*What this task involves*
Going line by line through the data below, how many lines contain the word "camera"? Give only the number.

*The data*

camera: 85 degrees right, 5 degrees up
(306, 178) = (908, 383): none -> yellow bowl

---

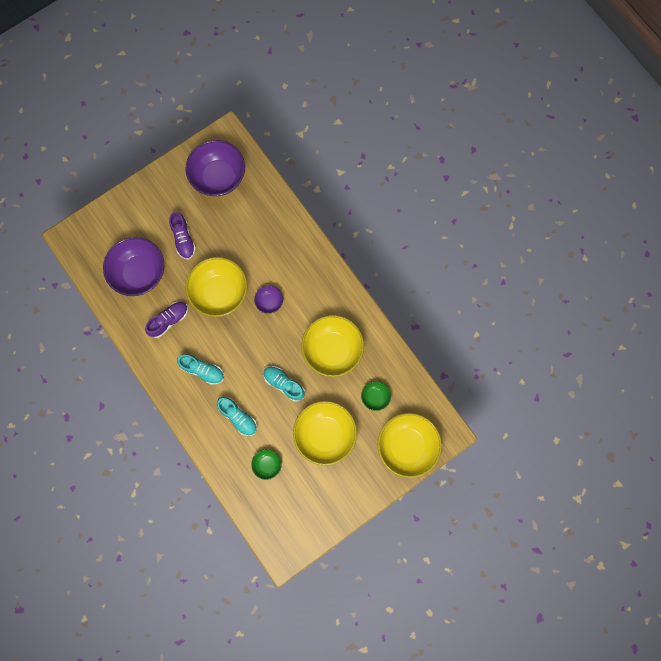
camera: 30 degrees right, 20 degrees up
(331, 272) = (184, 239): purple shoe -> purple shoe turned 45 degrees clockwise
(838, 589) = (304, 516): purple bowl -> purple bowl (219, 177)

---

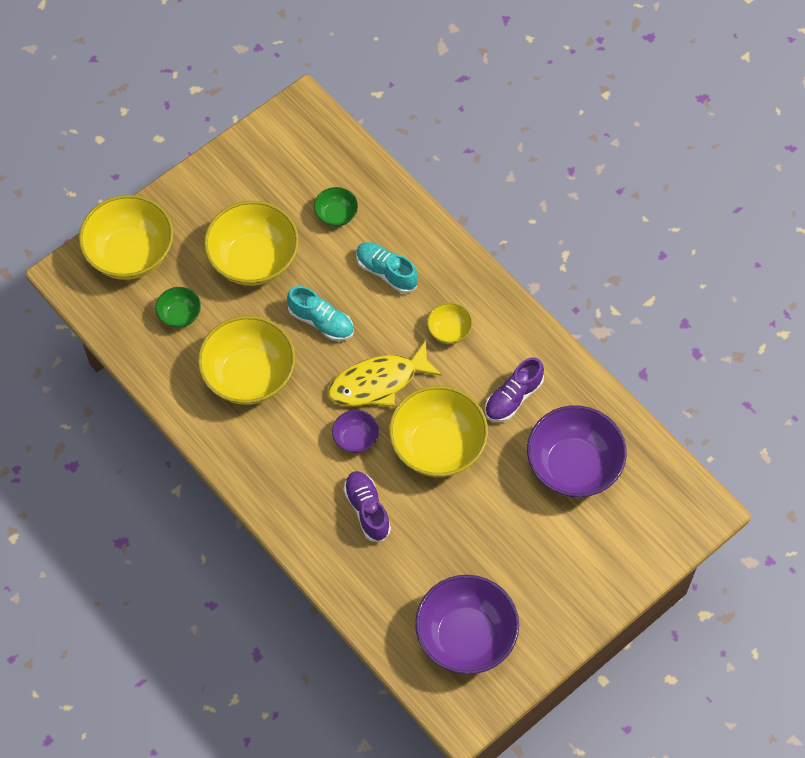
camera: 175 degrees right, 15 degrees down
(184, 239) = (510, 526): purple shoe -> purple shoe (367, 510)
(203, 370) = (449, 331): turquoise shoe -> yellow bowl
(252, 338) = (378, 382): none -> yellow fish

*Output*
3